Records to process
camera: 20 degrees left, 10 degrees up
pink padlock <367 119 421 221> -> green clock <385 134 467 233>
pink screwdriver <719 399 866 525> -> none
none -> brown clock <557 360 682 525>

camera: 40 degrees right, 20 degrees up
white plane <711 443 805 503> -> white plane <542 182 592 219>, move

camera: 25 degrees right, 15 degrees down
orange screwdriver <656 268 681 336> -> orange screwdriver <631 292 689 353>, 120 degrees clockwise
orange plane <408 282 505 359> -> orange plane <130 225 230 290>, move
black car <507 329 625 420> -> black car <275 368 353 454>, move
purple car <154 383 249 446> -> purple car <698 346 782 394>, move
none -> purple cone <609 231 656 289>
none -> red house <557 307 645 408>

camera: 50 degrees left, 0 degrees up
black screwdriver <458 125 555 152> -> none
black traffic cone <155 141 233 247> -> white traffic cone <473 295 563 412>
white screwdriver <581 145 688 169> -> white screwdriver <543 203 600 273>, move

Task requirements
Every single line of the data above must be set down again exactly.

Response to the task
camera: 20 degrees left, 10 degrees up
pink padlock <367 119 421 221> -> green clock <385 134 467 233>
pink screwdriver <719 399 866 525> -> none
none -> brown clock <557 360 682 525>

camera: 40 degrees right, 20 degrees up
white plane <711 443 805 503> -> white plane <542 182 592 219>, move

camera: 25 degrees right, 15 degrees down
orange screwdriver <656 268 681 336> -> orange screwdriver <631 292 689 353>, 120 degrees clockwise
orange plane <408 282 505 359> -> orange plane <130 225 230 290>, move
black car <507 329 625 420> -> black car <275 368 353 454>, move
purple car <154 383 249 446> -> purple car <698 346 782 394>, move
none -> purple cone <609 231 656 289>
none -> red house <557 307 645 408>

camera: 50 degrees left, 0 degrees up
black screwdriver <458 125 555 152> -> none
black traffic cone <155 141 233 247> -> white traffic cone <473 295 563 412>
white screwdriver <581 145 688 169> -> white screwdriver <543 203 600 273>, move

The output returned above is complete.